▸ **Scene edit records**
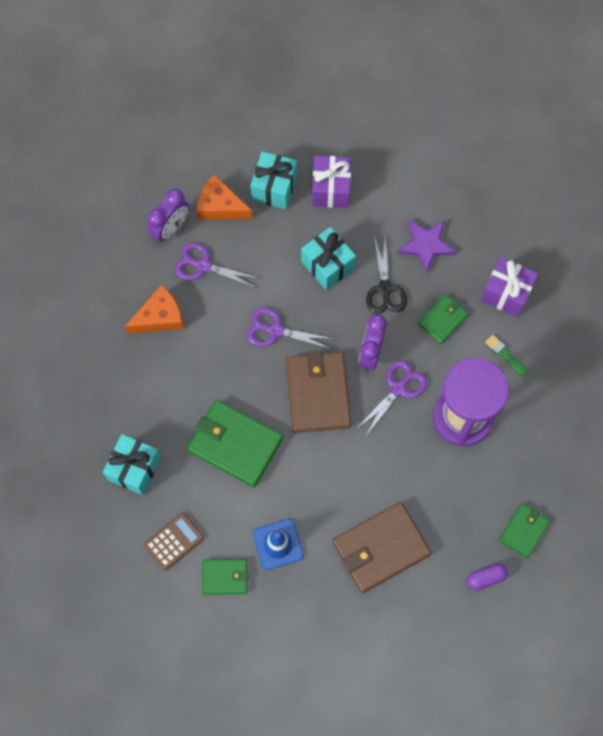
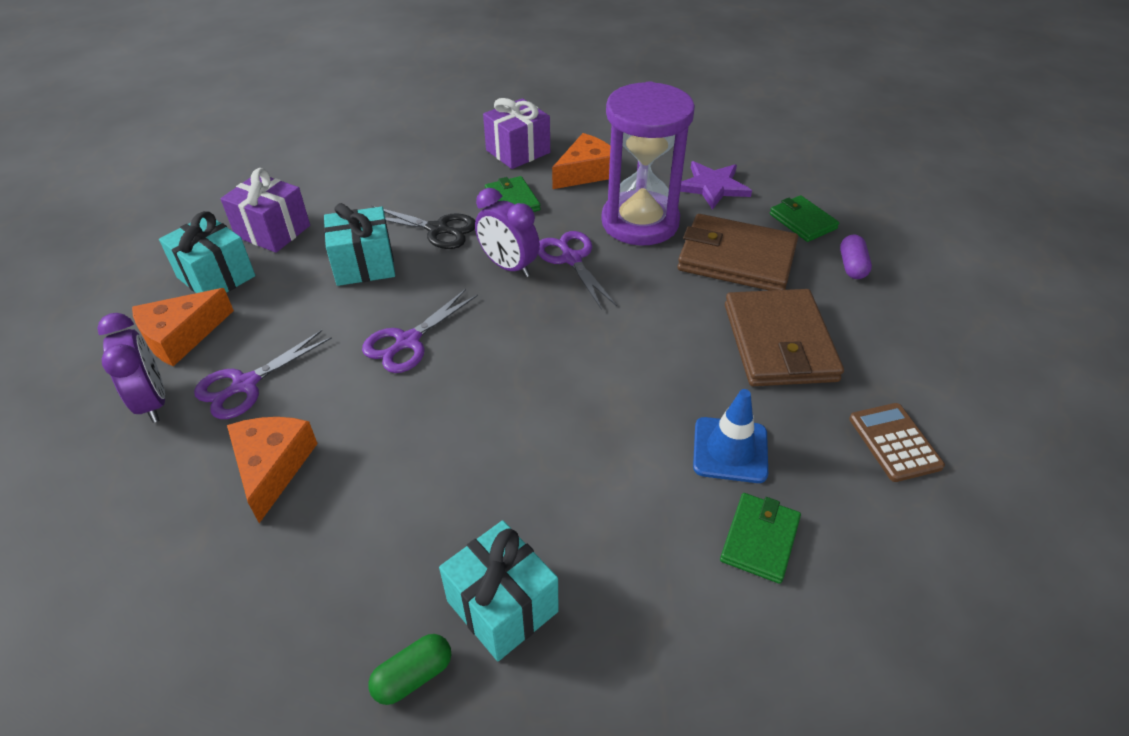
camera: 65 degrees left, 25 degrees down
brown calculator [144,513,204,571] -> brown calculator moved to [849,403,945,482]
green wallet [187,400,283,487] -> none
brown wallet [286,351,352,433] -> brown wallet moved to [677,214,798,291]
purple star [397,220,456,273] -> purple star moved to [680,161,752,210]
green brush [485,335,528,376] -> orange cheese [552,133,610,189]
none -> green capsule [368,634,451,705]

--

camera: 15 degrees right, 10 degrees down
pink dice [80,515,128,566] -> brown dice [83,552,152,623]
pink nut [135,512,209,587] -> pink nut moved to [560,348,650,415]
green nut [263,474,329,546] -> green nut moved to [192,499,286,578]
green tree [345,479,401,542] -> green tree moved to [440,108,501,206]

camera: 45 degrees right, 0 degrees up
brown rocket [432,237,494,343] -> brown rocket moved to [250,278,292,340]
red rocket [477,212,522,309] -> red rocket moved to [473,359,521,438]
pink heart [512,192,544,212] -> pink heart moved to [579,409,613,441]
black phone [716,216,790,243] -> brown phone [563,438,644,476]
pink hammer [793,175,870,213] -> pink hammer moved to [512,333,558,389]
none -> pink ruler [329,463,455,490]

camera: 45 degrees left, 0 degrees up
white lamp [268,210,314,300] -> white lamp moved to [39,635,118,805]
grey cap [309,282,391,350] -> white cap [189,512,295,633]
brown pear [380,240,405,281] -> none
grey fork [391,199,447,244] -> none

---

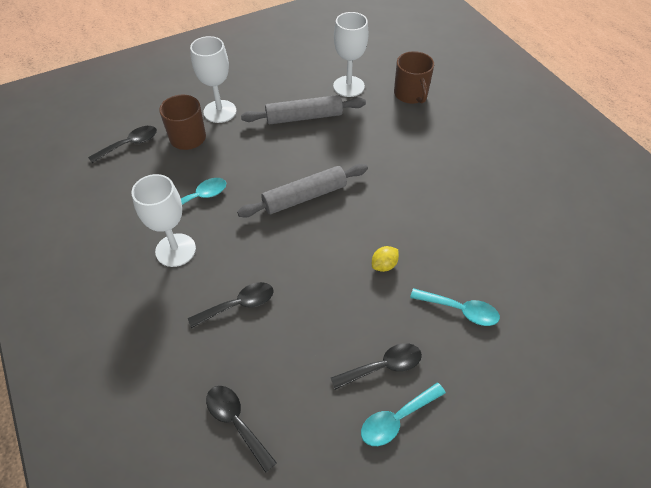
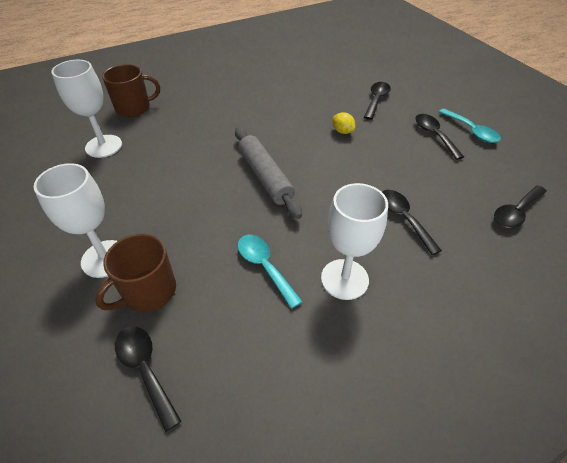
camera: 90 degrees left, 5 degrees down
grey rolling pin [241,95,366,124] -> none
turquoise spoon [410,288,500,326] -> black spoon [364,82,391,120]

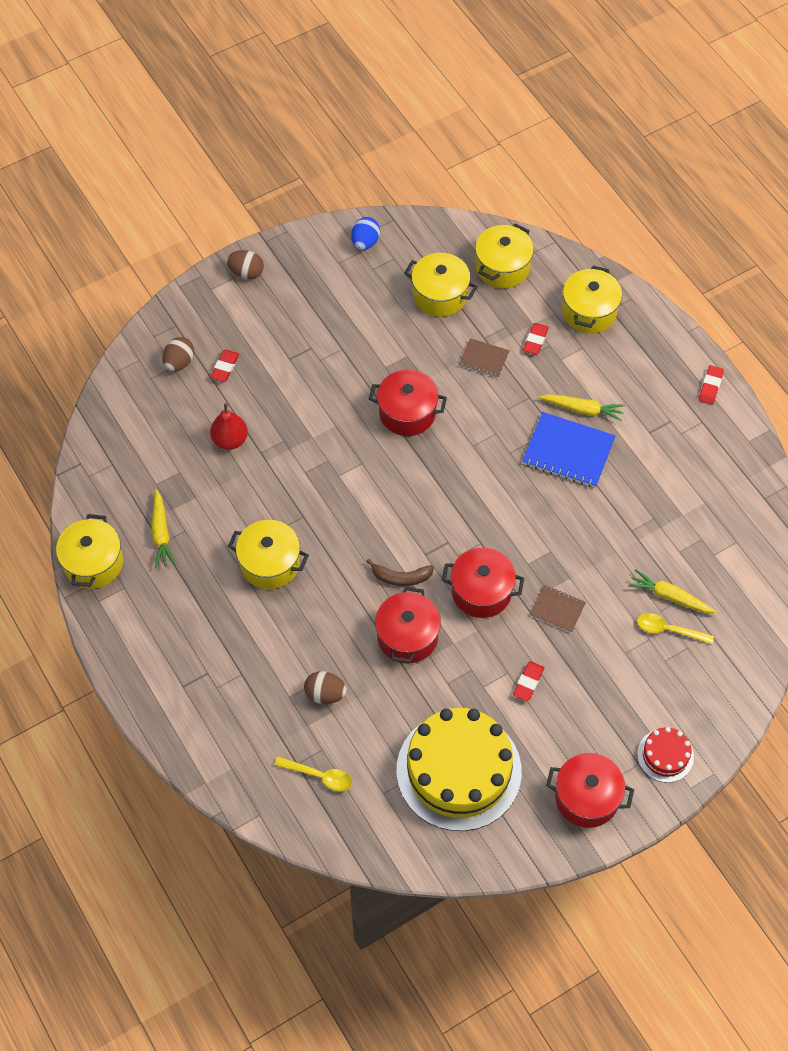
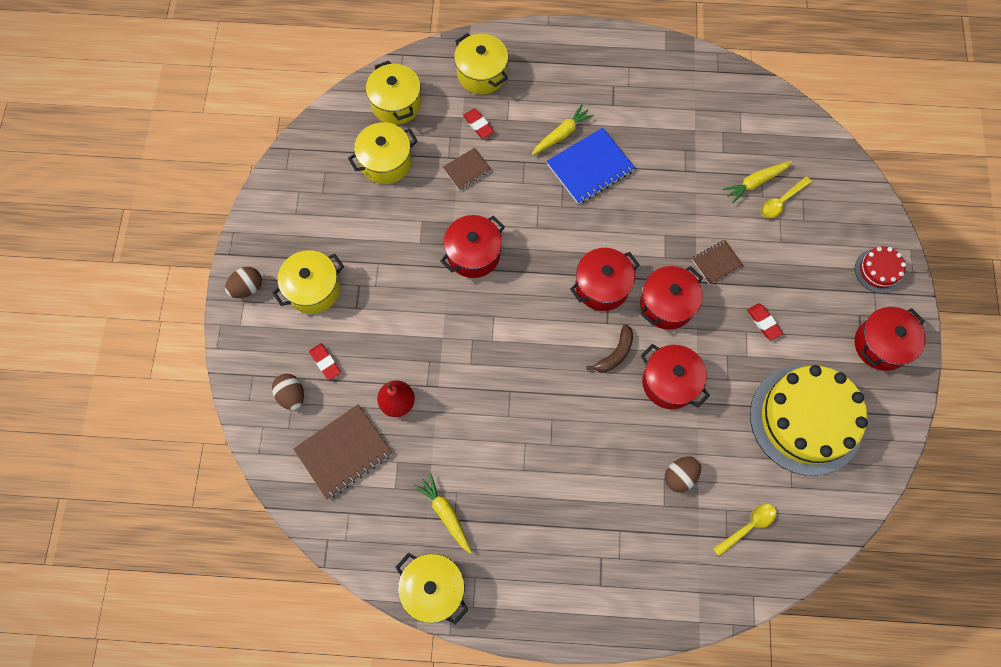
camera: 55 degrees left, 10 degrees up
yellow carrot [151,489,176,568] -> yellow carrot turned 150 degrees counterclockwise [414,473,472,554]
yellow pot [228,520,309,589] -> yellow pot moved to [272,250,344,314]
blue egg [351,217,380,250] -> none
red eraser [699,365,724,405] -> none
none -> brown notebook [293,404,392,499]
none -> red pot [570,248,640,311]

▸ **ACTION ITEM**
Every line in the data that holds "moved" should be copied out.

▸ **REPLY TO THE TASK**
brown calculator [144,513,204,571] -> brown calculator moved to [849,403,945,482]
brown wallet [286,351,352,433] -> brown wallet moved to [677,214,798,291]
purple star [397,220,456,273] -> purple star moved to [680,161,752,210]
pink nut [135,512,209,587] -> pink nut moved to [560,348,650,415]
green nut [263,474,329,546] -> green nut moved to [192,499,286,578]
green tree [345,479,401,542] -> green tree moved to [440,108,501,206]
brown rocket [432,237,494,343] -> brown rocket moved to [250,278,292,340]
red rocket [477,212,522,309] -> red rocket moved to [473,359,521,438]
pink heart [512,192,544,212] -> pink heart moved to [579,409,613,441]
pink hammer [793,175,870,213] -> pink hammer moved to [512,333,558,389]
white lamp [268,210,314,300] -> white lamp moved to [39,635,118,805]
yellow pot [228,520,309,589] -> yellow pot moved to [272,250,344,314]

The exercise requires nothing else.